[Before-and-after object listings]
========================

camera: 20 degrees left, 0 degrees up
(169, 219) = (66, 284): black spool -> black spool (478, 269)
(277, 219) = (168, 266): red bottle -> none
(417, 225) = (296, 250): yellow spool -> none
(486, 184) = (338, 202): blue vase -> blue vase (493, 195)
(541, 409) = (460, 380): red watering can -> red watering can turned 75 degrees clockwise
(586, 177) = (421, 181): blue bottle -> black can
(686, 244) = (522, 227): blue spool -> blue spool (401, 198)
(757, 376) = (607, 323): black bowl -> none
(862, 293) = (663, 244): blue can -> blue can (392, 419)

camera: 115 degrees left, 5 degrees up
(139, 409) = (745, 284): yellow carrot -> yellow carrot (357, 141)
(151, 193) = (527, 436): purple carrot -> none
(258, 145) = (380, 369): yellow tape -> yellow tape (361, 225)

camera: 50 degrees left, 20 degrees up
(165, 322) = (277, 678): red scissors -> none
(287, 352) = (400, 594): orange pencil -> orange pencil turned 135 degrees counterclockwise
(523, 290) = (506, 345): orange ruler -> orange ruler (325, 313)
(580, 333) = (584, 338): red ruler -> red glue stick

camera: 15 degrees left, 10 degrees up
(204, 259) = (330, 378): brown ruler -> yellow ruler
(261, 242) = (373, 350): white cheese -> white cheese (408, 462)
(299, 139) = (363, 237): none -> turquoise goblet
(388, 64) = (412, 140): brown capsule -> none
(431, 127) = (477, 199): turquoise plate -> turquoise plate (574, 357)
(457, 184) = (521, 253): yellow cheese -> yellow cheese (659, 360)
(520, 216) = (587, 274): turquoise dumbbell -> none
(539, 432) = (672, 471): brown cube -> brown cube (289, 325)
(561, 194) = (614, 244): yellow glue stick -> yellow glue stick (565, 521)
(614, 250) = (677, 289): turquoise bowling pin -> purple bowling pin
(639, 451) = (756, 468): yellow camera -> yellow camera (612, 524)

========================

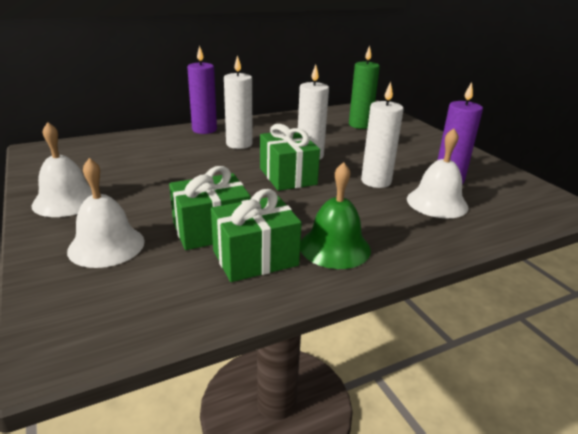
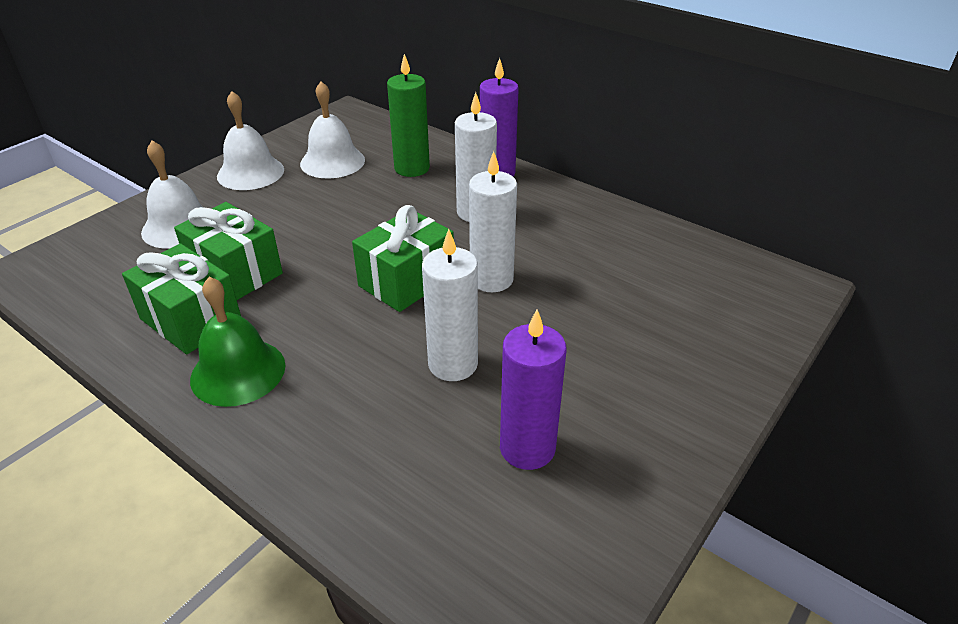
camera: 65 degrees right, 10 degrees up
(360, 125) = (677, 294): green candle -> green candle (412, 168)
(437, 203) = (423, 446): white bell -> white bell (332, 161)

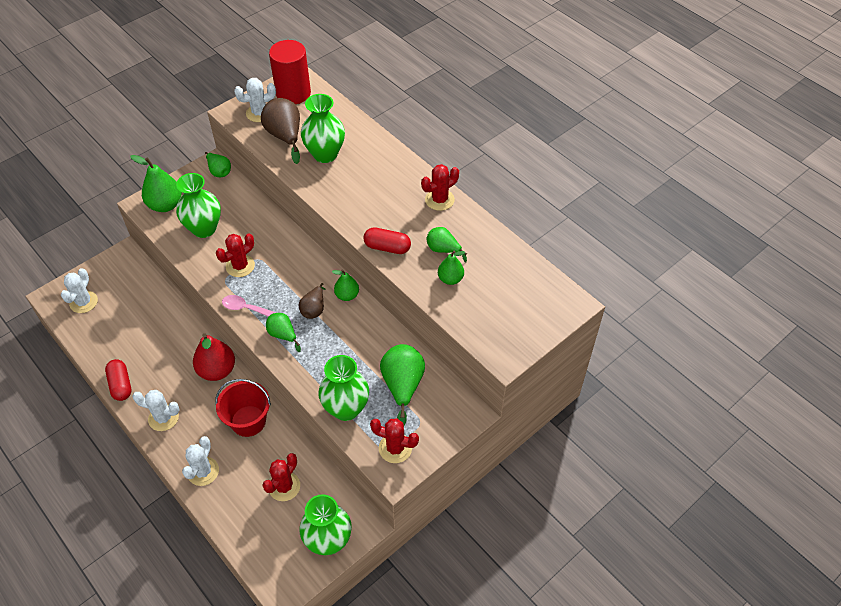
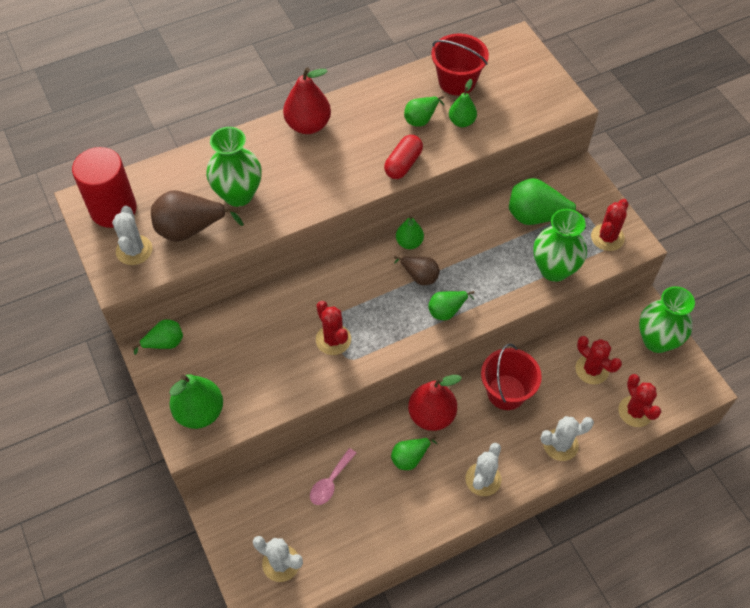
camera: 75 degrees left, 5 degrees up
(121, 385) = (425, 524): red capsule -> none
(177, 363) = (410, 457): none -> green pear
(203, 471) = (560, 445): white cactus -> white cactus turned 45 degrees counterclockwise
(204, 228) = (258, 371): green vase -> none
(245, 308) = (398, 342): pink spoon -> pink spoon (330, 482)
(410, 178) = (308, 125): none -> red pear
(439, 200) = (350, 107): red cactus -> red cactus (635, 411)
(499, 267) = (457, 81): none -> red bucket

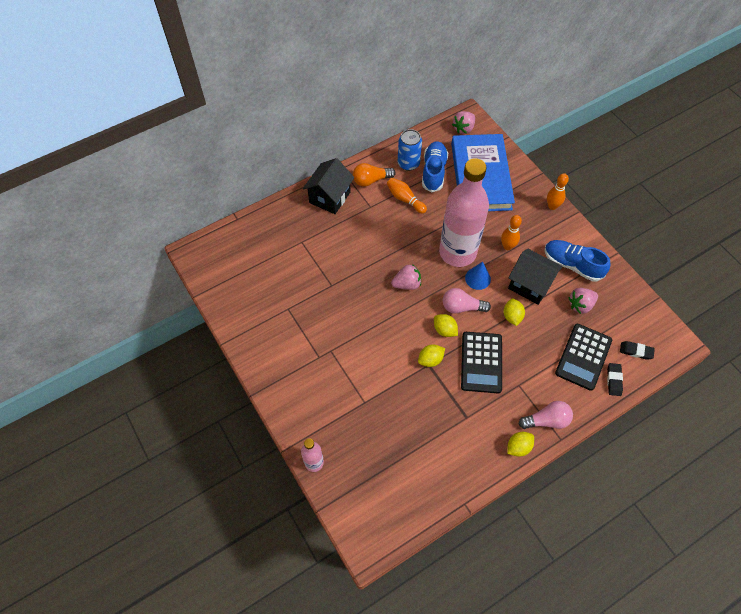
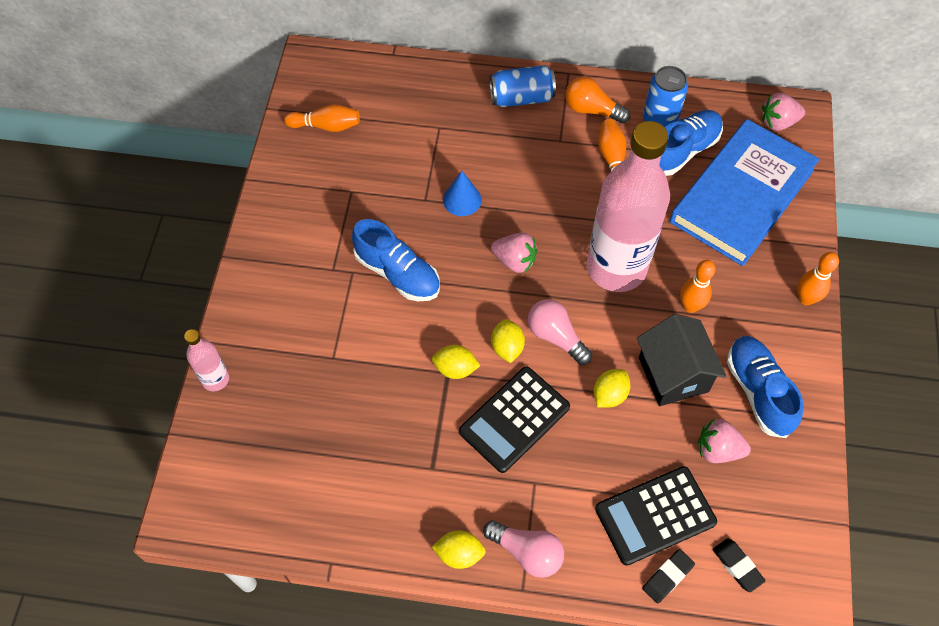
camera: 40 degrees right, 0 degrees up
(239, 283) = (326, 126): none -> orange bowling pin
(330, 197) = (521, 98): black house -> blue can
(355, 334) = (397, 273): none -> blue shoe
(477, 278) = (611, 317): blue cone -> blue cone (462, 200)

========================

### THE PROBLEM:
Using the records above, report each line with the string "yellow".

### PROBLEM SOLUTION:
(417, 225) = (296, 250): yellow spool -> none
(139, 409) = (745, 284): yellow carrot -> yellow carrot (357, 141)
(258, 145) = (380, 369): yellow tape -> yellow tape (361, 225)
(204, 259) = (330, 378): brown ruler -> yellow ruler
(457, 184) = (521, 253): yellow cheese -> yellow cheese (659, 360)
(561, 194) = (614, 244): yellow glue stick -> yellow glue stick (565, 521)
(639, 451) = (756, 468): yellow camera -> yellow camera (612, 524)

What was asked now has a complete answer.